→ **Task brief**: Among the lines below, which ones contain the word "pink"? Copy every such line.

→ **The data**:

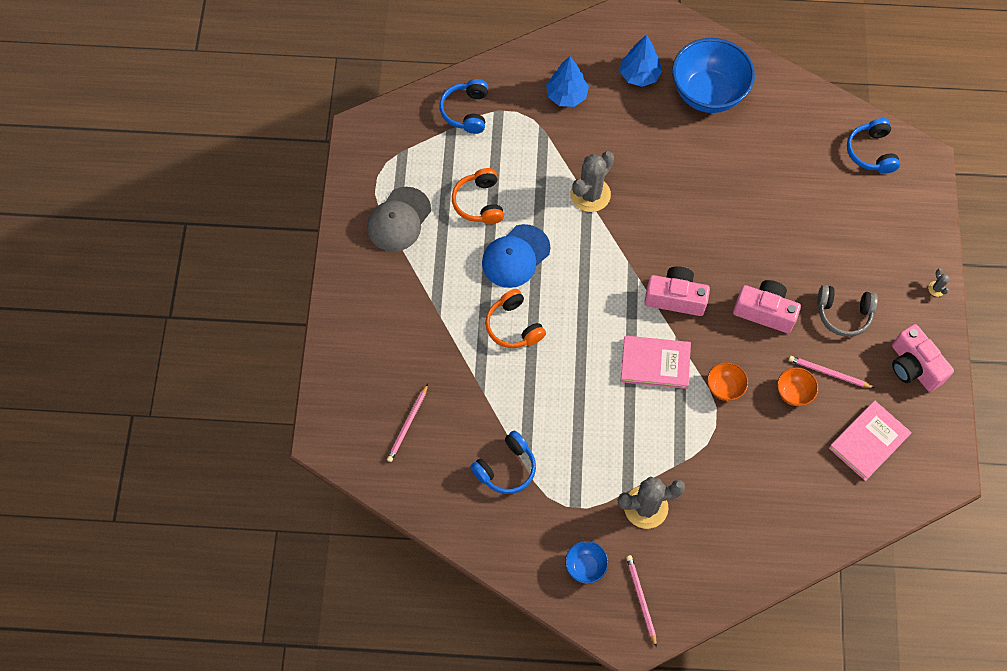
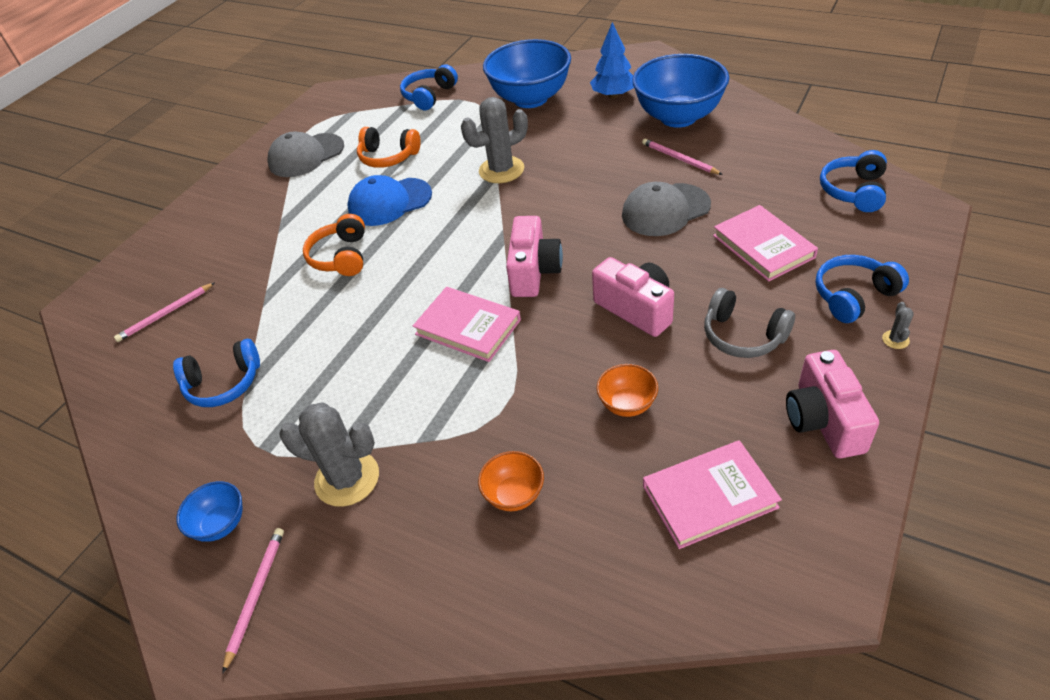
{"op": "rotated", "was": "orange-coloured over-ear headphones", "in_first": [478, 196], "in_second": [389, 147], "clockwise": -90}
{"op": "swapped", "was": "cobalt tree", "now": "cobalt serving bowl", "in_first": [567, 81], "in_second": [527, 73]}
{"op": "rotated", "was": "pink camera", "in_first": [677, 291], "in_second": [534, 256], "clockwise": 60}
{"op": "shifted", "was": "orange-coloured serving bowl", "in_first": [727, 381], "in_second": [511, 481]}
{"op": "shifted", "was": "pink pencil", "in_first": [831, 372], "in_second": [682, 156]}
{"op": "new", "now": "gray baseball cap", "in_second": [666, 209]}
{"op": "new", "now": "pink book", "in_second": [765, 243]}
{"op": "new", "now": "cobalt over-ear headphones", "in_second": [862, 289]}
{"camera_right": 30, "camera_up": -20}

→ **Response box**:
{"op": "rotated", "was": "pink camera", "in_first": [677, 291], "in_second": [534, 256], "clockwise": 60}
{"op": "shifted", "was": "pink pencil", "in_first": [831, 372], "in_second": [682, 156]}
{"op": "new", "now": "pink book", "in_second": [765, 243]}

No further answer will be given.